TASK DESCRIPTION
Would you please transcribe the records below from the line with "D102: schottky (A" through their final line, exactly and with no other lines?

EXERCISE MATERIALS
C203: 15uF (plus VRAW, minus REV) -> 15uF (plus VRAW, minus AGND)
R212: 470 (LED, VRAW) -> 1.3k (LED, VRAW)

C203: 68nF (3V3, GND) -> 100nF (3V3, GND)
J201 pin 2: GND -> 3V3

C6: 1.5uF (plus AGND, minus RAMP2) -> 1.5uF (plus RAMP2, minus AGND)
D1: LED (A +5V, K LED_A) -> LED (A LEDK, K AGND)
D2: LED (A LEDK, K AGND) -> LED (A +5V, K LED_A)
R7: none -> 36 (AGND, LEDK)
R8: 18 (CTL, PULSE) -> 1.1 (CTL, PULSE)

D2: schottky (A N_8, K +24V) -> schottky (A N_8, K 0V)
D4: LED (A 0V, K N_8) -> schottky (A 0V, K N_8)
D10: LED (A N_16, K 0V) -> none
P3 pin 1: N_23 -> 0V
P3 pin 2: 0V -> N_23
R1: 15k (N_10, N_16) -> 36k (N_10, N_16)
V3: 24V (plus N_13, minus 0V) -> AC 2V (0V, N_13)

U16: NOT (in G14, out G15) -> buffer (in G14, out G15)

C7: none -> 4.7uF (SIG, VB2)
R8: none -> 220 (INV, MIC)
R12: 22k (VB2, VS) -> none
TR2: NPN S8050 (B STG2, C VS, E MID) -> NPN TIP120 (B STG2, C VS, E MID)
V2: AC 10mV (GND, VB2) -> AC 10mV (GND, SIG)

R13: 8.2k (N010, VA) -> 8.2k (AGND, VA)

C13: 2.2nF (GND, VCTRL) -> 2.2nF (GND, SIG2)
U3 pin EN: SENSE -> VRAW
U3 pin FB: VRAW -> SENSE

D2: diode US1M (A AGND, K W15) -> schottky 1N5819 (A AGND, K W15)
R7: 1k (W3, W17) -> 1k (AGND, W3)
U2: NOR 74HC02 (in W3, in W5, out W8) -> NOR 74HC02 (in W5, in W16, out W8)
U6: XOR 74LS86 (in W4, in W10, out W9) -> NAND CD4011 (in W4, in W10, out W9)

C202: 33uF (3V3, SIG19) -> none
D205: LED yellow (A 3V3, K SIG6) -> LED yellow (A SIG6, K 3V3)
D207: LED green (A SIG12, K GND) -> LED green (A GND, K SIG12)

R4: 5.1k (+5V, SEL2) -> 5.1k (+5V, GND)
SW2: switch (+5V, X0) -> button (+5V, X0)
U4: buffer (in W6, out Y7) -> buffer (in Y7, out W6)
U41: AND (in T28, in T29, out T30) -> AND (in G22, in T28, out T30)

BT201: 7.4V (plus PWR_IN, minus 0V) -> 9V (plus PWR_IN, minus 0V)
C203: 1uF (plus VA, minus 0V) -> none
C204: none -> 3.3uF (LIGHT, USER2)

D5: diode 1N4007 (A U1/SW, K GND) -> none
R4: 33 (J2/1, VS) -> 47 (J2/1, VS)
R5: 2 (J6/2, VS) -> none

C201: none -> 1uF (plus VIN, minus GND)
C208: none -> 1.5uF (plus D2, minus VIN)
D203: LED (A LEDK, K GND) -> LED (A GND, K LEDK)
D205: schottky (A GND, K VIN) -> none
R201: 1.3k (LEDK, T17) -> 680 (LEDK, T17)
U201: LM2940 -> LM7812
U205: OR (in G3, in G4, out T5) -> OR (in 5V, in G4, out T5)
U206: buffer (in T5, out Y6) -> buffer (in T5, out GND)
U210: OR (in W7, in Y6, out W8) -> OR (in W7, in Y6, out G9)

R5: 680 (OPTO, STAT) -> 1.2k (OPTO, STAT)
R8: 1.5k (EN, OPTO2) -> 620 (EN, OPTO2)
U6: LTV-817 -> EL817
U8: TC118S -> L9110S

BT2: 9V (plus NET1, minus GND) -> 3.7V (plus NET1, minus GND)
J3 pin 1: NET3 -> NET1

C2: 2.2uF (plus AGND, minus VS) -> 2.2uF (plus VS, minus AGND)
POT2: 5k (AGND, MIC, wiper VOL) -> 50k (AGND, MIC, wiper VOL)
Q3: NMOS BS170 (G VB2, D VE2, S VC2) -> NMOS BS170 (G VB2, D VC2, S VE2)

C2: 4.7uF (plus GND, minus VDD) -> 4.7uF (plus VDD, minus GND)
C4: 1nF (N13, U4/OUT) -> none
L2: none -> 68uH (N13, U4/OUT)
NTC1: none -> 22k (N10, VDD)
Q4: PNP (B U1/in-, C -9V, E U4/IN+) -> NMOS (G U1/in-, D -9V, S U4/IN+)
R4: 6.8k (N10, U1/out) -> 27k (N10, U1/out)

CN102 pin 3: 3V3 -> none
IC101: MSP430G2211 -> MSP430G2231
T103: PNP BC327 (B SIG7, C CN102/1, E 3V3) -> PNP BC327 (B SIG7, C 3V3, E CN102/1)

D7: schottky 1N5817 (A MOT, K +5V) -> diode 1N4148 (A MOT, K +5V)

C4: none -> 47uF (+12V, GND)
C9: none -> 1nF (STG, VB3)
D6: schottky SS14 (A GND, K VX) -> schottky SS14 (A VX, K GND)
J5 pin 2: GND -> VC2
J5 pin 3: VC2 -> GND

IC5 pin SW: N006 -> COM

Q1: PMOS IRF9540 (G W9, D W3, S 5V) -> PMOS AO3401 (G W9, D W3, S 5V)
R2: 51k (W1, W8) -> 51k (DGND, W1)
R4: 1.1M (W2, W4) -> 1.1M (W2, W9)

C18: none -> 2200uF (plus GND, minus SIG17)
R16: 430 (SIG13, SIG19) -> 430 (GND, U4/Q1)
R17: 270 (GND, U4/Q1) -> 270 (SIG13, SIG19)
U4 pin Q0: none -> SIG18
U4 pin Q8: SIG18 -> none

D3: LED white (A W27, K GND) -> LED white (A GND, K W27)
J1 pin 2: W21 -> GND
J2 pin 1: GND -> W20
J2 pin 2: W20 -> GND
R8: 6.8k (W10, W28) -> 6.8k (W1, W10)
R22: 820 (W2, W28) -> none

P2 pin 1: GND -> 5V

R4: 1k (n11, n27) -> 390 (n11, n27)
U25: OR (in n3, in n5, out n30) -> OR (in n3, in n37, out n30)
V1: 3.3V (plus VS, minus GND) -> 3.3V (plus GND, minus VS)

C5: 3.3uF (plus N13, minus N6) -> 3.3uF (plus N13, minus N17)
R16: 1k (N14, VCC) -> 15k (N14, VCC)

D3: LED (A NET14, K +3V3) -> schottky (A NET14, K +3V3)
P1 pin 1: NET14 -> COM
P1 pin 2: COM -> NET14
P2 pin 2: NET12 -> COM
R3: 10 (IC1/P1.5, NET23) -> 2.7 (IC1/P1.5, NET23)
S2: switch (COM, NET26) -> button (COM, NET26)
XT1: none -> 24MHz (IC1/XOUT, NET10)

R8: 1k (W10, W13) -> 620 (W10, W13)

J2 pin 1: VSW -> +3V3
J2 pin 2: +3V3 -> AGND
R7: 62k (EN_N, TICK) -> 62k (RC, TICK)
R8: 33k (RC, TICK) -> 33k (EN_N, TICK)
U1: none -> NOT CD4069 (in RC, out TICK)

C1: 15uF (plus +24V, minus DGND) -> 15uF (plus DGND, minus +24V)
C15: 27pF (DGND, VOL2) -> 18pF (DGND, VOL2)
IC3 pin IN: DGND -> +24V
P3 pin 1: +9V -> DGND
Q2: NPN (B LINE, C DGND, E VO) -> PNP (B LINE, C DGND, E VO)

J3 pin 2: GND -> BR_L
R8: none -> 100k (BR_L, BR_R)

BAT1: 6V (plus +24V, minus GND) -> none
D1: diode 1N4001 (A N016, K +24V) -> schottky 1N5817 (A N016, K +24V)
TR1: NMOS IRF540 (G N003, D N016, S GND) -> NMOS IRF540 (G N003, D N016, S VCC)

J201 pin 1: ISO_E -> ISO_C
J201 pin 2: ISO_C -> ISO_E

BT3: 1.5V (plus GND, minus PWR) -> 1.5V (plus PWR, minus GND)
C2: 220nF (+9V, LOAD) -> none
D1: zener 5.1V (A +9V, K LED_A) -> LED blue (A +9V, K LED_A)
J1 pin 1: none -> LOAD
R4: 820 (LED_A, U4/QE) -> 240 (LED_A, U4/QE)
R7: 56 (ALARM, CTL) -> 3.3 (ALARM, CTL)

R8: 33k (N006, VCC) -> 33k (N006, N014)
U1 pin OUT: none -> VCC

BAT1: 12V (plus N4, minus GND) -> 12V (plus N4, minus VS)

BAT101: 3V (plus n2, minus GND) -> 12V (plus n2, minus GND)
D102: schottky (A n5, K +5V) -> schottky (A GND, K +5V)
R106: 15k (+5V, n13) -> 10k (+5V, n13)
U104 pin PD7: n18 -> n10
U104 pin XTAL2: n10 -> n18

RESPONSE TO THE EXERCISE
D102: schottky (A n5, K +5V) -> schottky (A GND, K +5V)
R106: 15k (+5V, n13) -> 10k (+5V, n13)
U104 pin PD7: n18 -> n10
U104 pin XTAL2: n10 -> n18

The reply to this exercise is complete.